(Problem description) Only lines holding "stacking" are needed; copy each of them from the data below.

(Provided records)
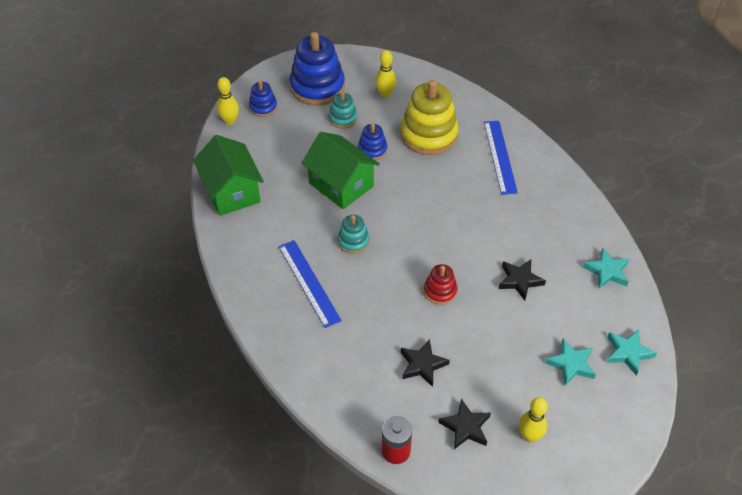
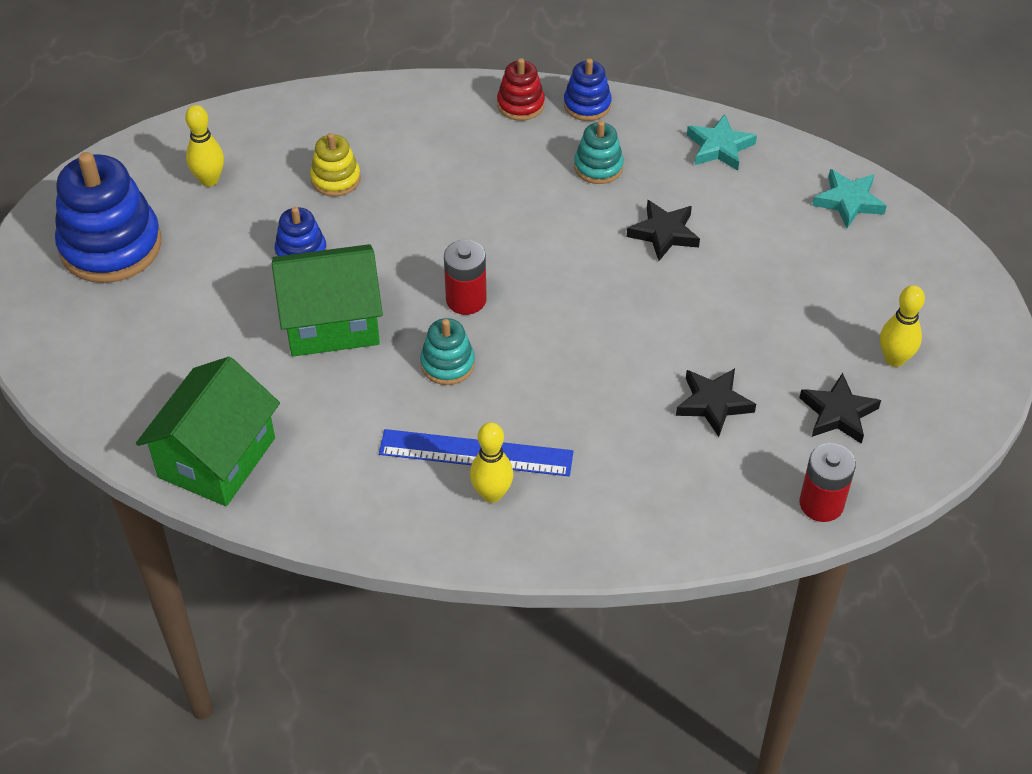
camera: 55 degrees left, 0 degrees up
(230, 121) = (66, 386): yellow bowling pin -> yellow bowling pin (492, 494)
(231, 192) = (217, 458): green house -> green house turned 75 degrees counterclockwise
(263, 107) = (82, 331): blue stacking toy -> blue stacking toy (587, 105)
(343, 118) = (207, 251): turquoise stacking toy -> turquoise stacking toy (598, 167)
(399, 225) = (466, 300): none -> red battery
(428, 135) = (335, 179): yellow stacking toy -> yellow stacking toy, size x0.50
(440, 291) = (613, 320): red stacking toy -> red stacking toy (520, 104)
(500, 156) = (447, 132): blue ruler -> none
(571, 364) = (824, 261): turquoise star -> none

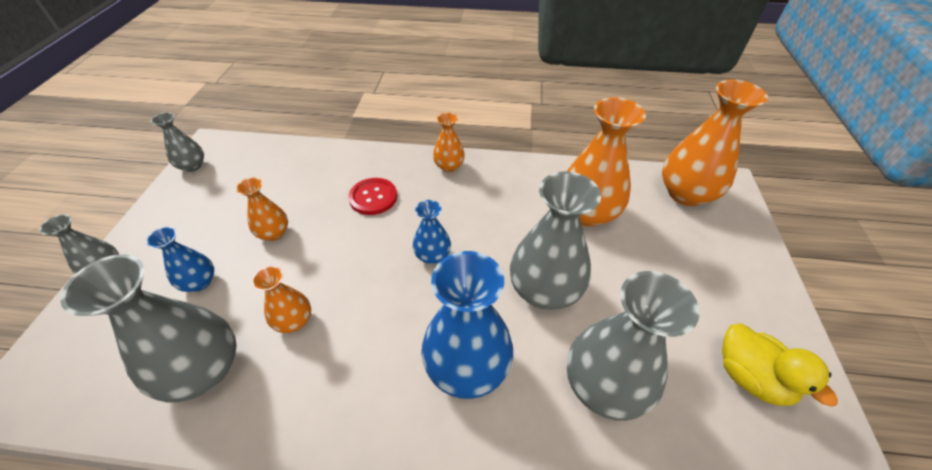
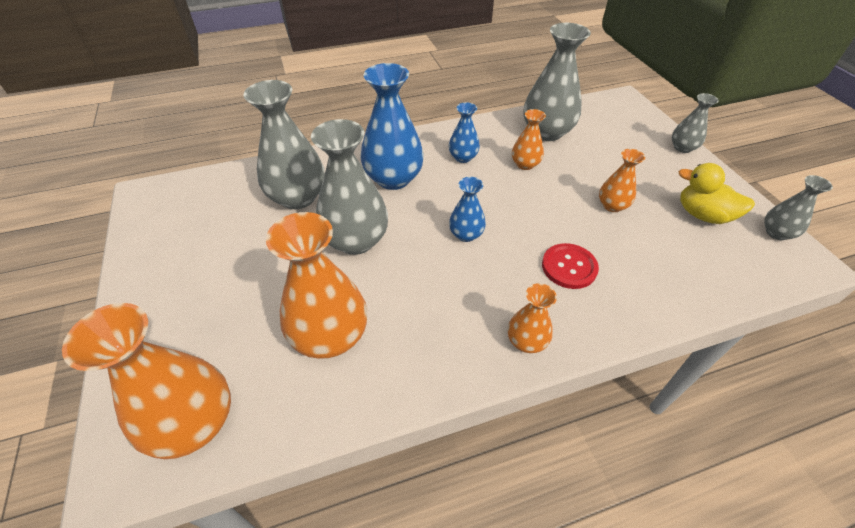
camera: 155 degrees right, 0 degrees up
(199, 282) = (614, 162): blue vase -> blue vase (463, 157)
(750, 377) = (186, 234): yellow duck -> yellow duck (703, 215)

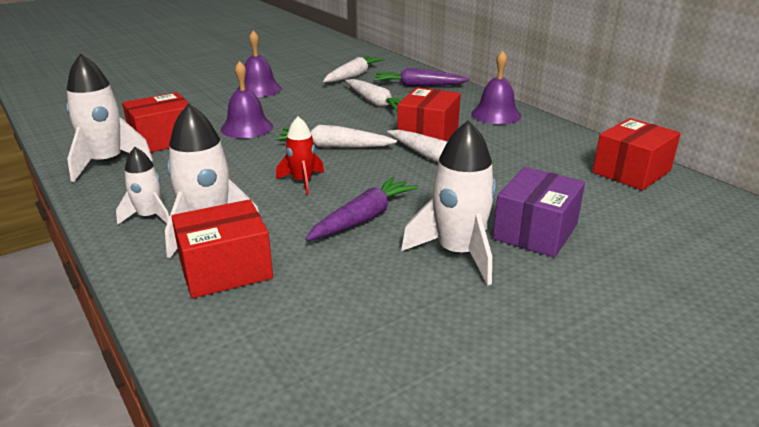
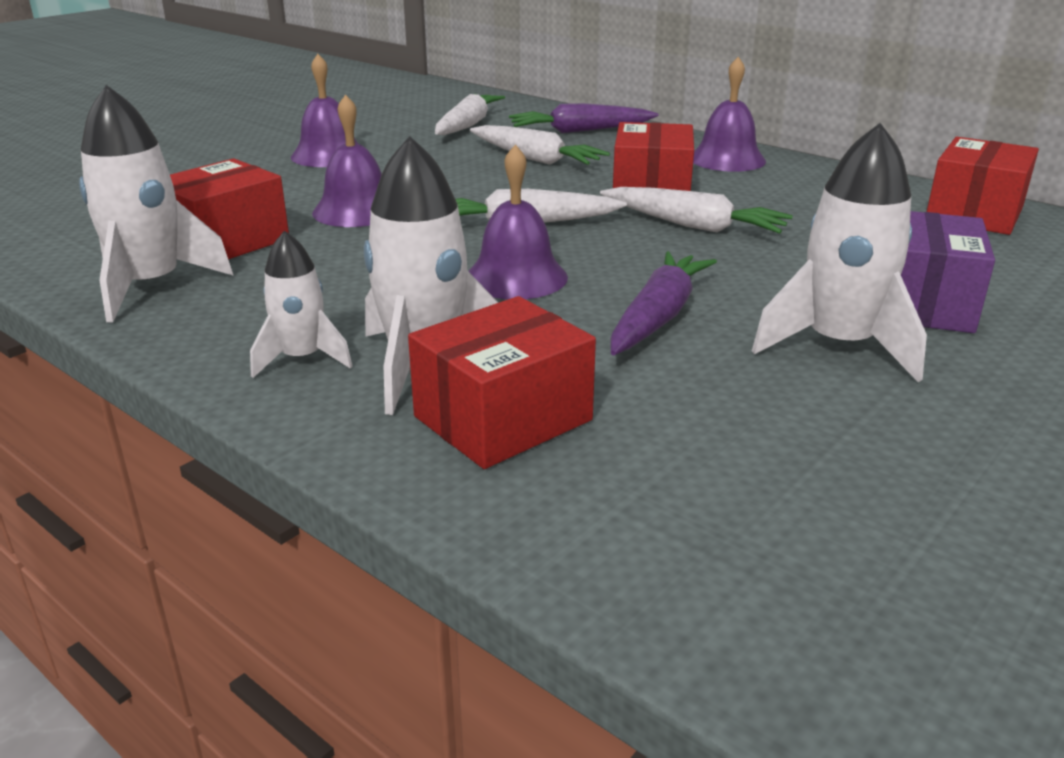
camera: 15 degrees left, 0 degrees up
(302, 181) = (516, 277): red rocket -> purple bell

(Output of the exercise)
(263, 107) = (82, 331): blue stacking toy -> blue stacking toy (587, 105)
(343, 118) = (207, 251): turquoise stacking toy -> turquoise stacking toy (598, 167)
(428, 135) = (335, 179): yellow stacking toy -> yellow stacking toy, size x0.50
(440, 291) = (613, 320): red stacking toy -> red stacking toy (520, 104)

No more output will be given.